## WHAT YOU WILL DO
Copy all lines in the material holding the string "domino".
--- START ---
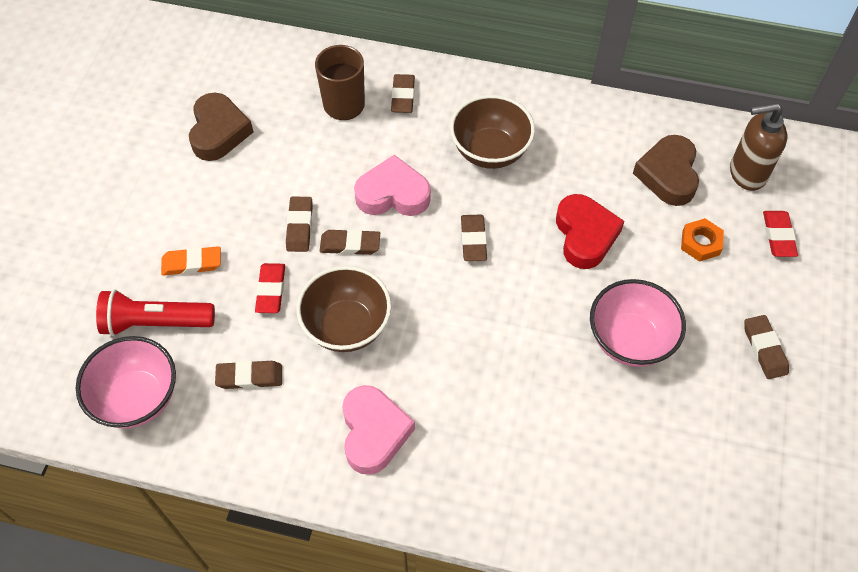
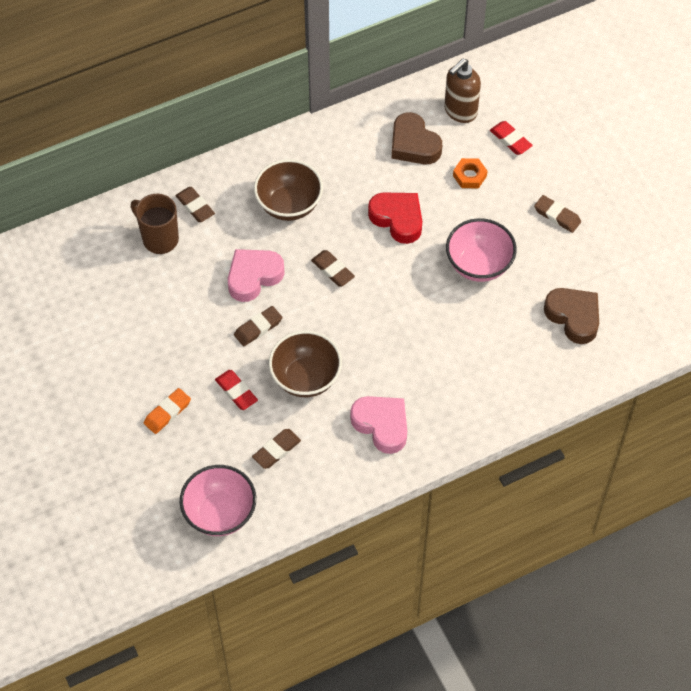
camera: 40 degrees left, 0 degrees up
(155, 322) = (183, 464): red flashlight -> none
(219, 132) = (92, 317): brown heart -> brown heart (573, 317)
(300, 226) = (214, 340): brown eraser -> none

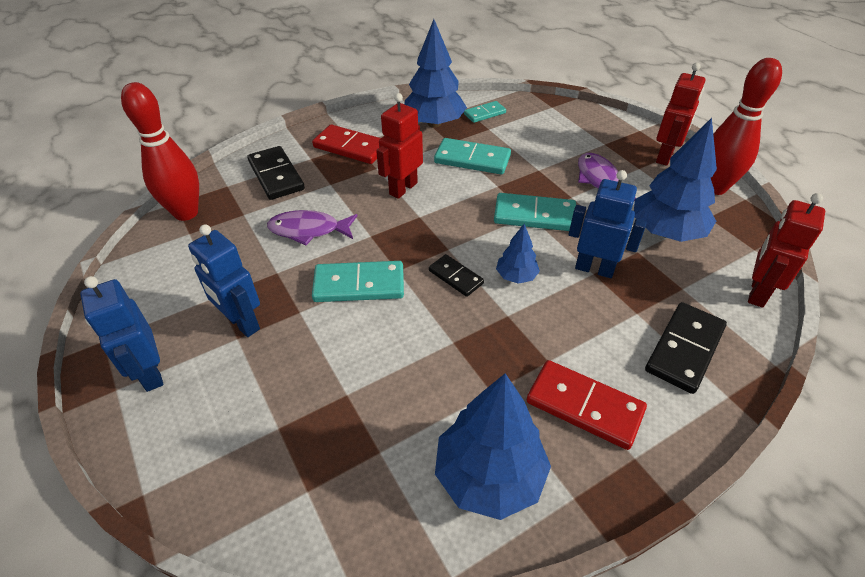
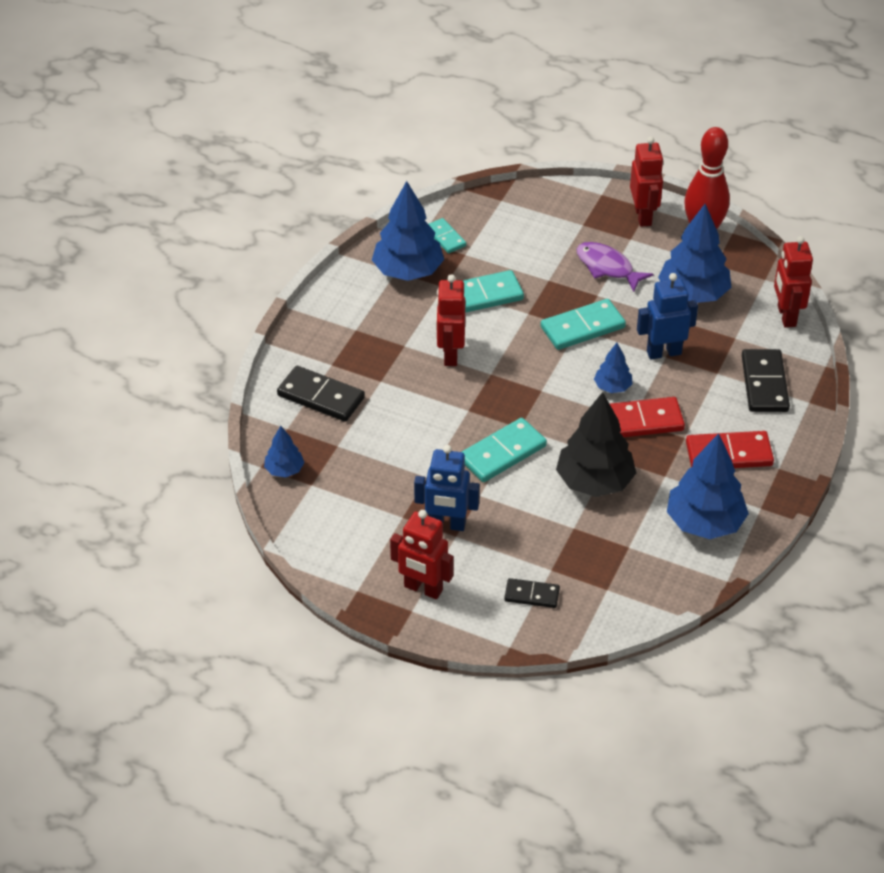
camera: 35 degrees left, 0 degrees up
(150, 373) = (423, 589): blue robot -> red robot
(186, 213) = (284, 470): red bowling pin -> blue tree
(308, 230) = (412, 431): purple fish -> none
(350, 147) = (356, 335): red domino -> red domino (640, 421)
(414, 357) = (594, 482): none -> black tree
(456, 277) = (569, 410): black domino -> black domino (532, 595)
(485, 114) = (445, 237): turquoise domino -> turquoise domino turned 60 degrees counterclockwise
--- END ---
--- START ---
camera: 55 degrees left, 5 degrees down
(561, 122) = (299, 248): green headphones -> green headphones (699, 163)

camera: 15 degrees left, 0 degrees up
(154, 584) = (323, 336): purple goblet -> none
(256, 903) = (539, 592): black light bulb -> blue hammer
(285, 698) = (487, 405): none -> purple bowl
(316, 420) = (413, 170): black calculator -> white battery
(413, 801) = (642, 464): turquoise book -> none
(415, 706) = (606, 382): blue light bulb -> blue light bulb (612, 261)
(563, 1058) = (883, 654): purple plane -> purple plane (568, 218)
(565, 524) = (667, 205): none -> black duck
--- END ---
--- START ---
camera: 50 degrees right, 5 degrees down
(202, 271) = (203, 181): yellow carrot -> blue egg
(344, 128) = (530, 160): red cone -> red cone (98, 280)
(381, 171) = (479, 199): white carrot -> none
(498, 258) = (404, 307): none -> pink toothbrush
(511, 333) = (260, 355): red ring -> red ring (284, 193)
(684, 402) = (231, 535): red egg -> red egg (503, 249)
--- END ---
## WRITTEN SOLUTION
(350, 147) = (356, 335): red domino -> red domino (640, 421)
(456, 277) = (569, 410): black domino -> black domino (532, 595)
(485, 114) = (445, 237): turquoise domino -> turquoise domino turned 60 degrees counterclockwise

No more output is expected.